EXERCISE: Once the pictures are set aside, copy the records below exactly as they stand.

※ ※ ※

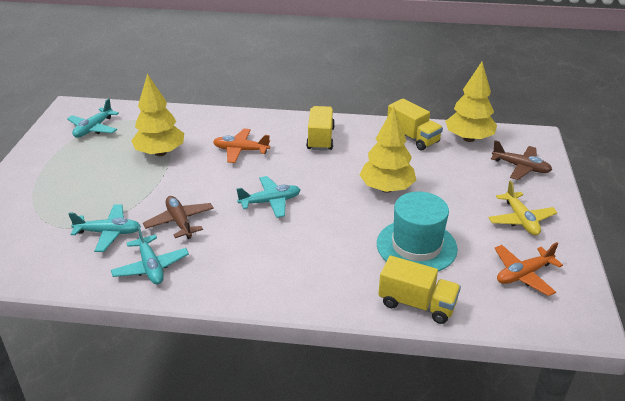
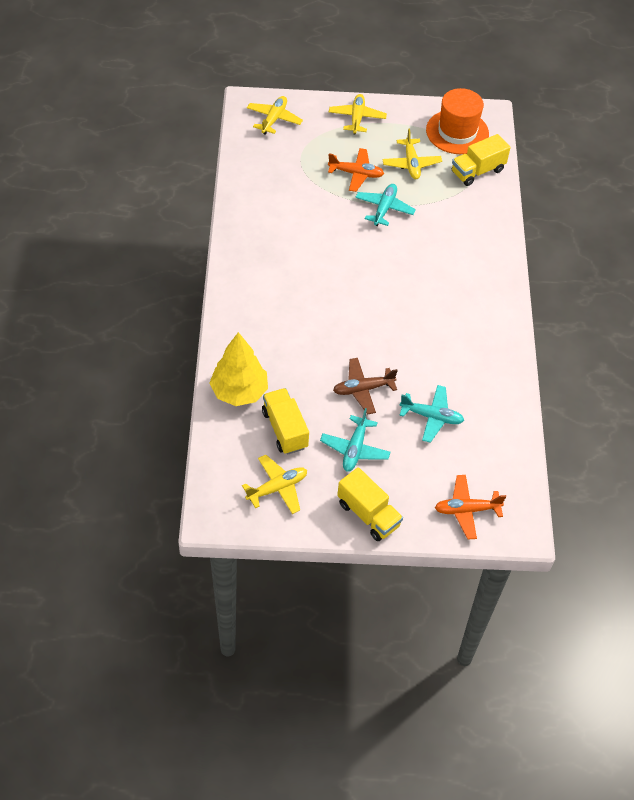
brown plane: 2 -> 1
orange hat: 0 -> 1
turquoise hat: 1 -> 0
turquoise plane: 4 -> 3
yellow plane: 1 -> 4
yellow tree: 3 -> 1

※ ※ ※

RESPONSE:
brown plane: 2 -> 1
orange hat: 0 -> 1
turquoise hat: 1 -> 0
turquoise plane: 4 -> 3
yellow plane: 1 -> 4
yellow tree: 3 -> 1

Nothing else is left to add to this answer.